_What the exercise asks_
Each line from the one containing "R112: none -> 3.3k (BASE, LOAD)" through the final line below must be reproduced exactly, and no others.

+ + + +

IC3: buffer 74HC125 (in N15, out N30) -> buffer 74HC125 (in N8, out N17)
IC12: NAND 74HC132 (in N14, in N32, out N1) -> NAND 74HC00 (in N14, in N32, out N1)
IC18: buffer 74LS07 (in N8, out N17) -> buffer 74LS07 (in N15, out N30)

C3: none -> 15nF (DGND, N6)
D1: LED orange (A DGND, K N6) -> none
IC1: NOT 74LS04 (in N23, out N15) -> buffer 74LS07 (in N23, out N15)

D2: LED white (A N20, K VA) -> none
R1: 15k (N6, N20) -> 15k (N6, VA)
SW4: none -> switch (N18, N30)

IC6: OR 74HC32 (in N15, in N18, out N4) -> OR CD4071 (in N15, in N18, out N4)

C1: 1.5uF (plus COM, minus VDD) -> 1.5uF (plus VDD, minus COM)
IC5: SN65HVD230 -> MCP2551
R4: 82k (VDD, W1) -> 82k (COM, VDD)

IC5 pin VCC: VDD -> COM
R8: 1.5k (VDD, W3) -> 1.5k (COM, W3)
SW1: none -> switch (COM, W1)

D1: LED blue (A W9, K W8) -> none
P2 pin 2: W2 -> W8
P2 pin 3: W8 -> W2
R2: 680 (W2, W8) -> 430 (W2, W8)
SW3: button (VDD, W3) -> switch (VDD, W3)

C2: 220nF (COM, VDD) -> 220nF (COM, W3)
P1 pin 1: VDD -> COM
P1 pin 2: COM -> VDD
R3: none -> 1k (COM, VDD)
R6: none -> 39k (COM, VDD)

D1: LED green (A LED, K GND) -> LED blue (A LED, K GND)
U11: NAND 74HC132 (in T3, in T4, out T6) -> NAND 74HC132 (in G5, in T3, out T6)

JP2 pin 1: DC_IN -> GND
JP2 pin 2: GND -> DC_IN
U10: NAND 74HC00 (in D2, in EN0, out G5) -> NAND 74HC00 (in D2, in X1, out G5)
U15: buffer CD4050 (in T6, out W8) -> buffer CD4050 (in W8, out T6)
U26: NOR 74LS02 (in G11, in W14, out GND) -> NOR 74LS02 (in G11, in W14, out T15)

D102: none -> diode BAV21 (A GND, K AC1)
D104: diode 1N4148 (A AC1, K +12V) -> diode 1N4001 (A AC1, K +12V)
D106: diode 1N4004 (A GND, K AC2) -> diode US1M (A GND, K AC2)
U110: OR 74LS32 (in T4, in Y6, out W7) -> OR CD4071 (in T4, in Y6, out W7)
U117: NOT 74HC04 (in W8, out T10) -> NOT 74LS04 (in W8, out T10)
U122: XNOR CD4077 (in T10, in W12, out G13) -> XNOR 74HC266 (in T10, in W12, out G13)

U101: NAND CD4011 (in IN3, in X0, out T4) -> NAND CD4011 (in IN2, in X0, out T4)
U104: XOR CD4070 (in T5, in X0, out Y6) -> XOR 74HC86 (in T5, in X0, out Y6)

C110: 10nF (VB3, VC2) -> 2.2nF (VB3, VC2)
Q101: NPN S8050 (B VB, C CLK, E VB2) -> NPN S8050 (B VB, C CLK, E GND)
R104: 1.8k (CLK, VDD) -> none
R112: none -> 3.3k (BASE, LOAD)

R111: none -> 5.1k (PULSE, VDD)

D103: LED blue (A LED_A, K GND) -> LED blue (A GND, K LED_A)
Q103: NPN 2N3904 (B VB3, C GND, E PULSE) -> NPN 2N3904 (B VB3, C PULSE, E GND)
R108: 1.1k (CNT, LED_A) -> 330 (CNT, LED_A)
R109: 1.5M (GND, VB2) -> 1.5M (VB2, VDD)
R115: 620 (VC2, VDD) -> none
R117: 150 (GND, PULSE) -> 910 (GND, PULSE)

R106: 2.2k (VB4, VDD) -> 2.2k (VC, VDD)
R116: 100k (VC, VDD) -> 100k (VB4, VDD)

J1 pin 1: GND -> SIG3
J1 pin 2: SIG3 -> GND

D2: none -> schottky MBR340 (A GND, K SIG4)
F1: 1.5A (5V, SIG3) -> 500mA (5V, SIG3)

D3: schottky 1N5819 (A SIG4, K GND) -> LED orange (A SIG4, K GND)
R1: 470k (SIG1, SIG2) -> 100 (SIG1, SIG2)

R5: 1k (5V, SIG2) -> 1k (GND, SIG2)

+ + + +

_Task result_
R112: none -> 3.3k (BASE, LOAD)

R111: none -> 5.1k (PULSE, VDD)

D103: LED blue (A LED_A, K GND) -> LED blue (A GND, K LED_A)
Q103: NPN 2N3904 (B VB3, C GND, E PULSE) -> NPN 2N3904 (B VB3, C PULSE, E GND)
R108: 1.1k (CNT, LED_A) -> 330 (CNT, LED_A)
R109: 1.5M (GND, VB2) -> 1.5M (VB2, VDD)
R115: 620 (VC2, VDD) -> none
R117: 150 (GND, PULSE) -> 910 (GND, PULSE)

R106: 2.2k (VB4, VDD) -> 2.2k (VC, VDD)
R116: 100k (VC, VDD) -> 100k (VB4, VDD)

J1 pin 1: GND -> SIG3
J1 pin 2: SIG3 -> GND

D2: none -> schottky MBR340 (A GND, K SIG4)
F1: 1.5A (5V, SIG3) -> 500mA (5V, SIG3)

D3: schottky 1N5819 (A SIG4, K GND) -> LED orange (A SIG4, K GND)
R1: 470k (SIG1, SIG2) -> 100 (SIG1, SIG2)

R5: 1k (5V, SIG2) -> 1k (GND, SIG2)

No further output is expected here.